## Data provided
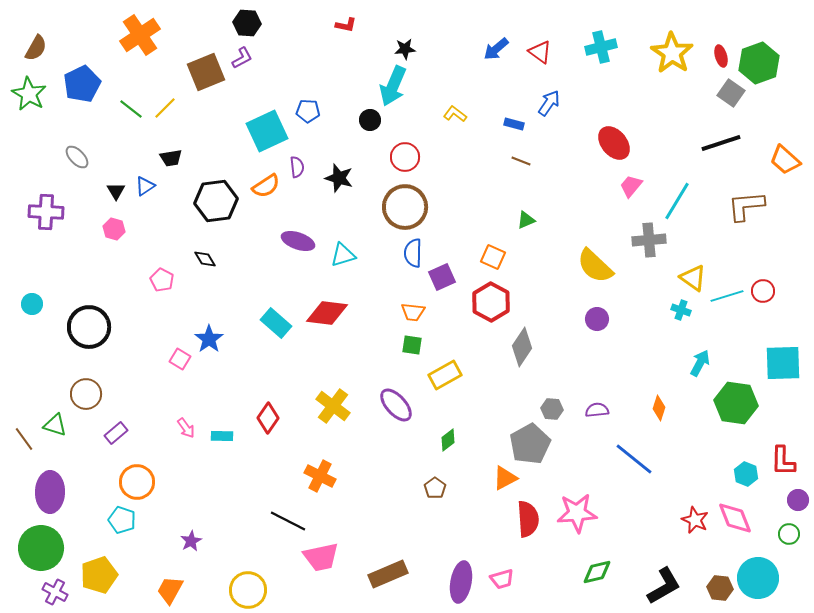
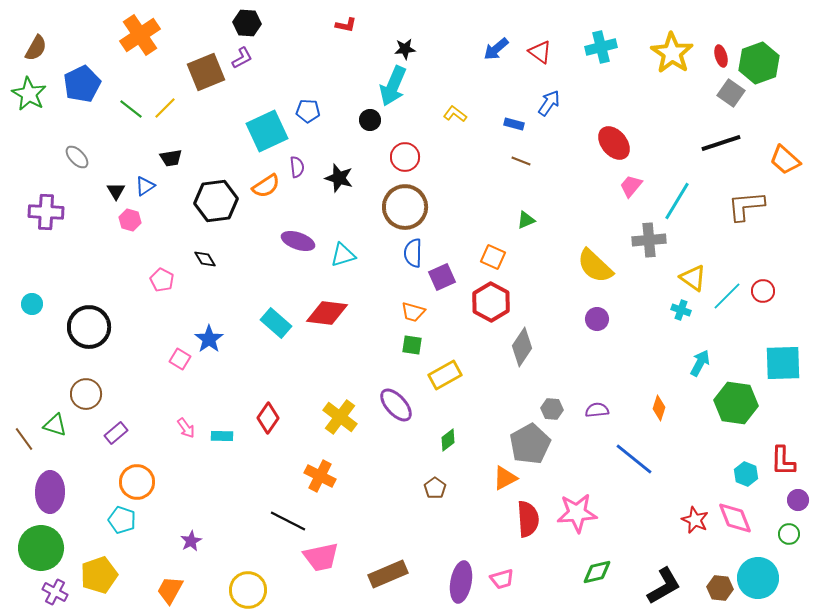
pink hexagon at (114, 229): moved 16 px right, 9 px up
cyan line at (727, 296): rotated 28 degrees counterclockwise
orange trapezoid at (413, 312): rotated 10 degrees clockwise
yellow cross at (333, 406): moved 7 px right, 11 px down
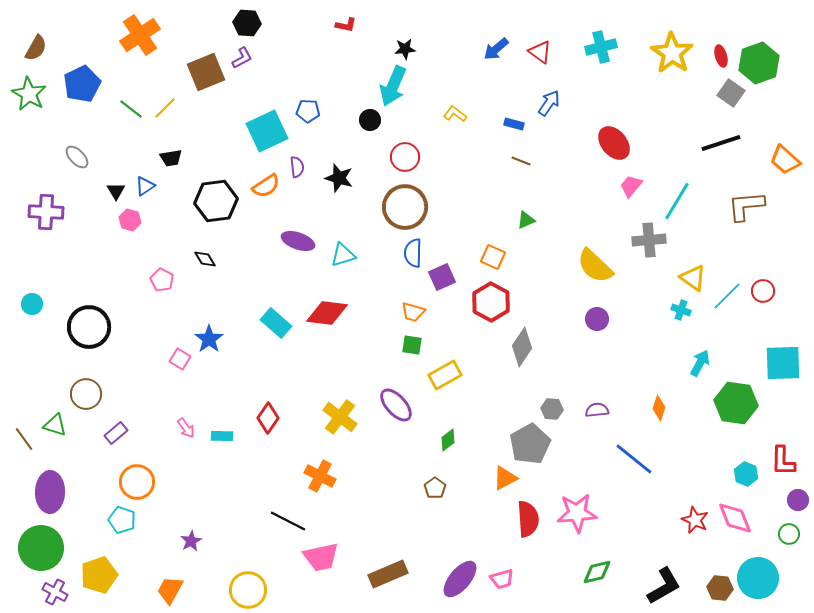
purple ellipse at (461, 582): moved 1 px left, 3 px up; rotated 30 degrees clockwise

==

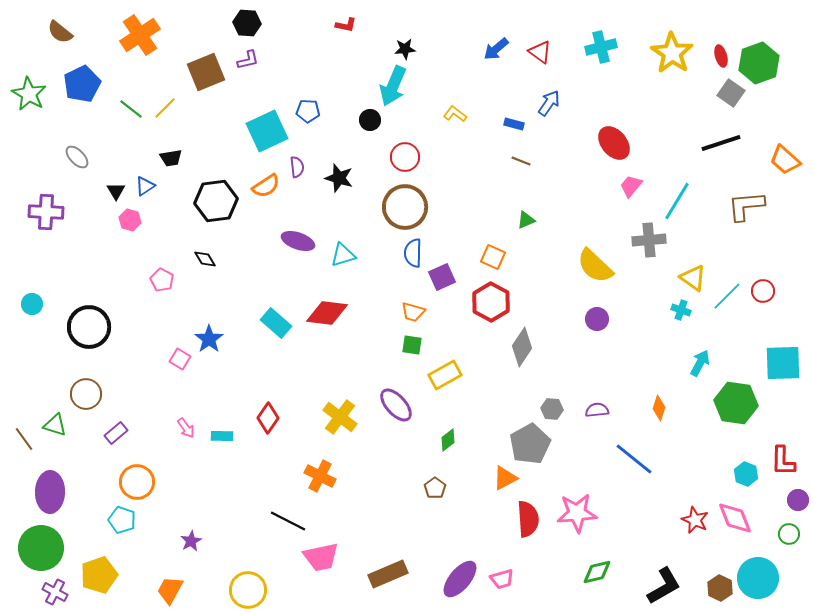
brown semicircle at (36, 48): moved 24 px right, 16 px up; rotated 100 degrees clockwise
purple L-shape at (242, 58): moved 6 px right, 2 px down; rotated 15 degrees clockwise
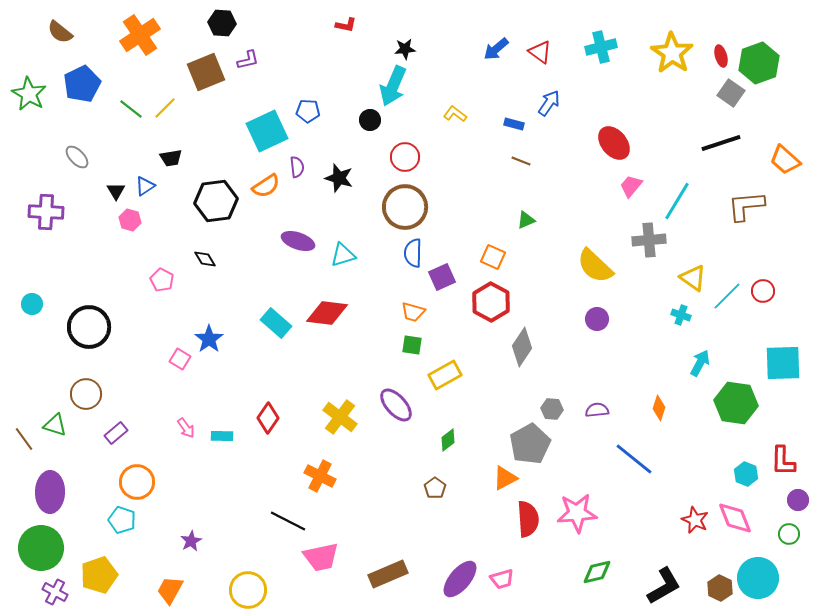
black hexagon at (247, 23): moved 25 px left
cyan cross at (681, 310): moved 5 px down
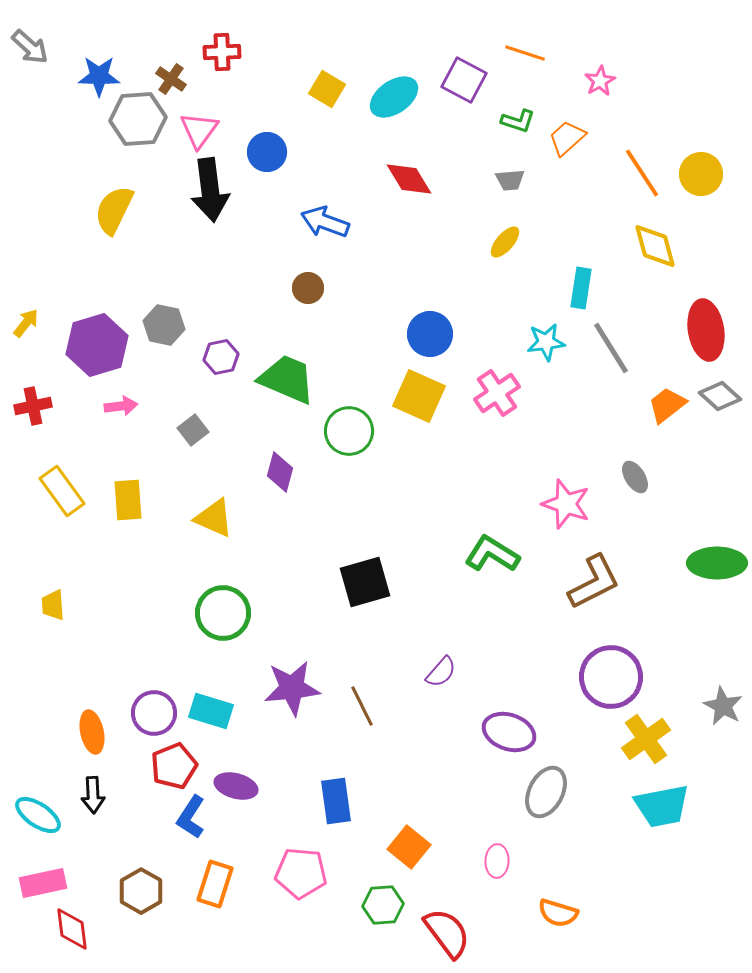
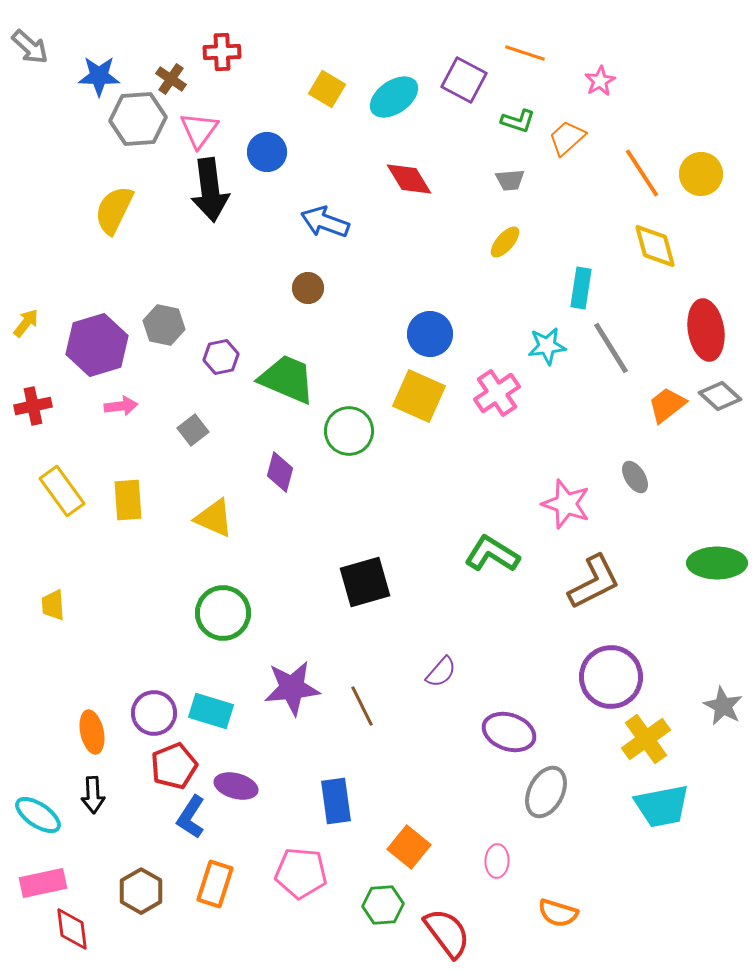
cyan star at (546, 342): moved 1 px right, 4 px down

## The request
Retype the records starting with the line that contains "pink hexagon at" and going on through the line that contains "yellow cross at", including both of those lines.

## Result
pink hexagon at (114, 229): moved 16 px right, 9 px up
cyan line at (727, 296): rotated 28 degrees counterclockwise
orange trapezoid at (413, 312): rotated 10 degrees clockwise
yellow cross at (333, 406): moved 7 px right, 11 px down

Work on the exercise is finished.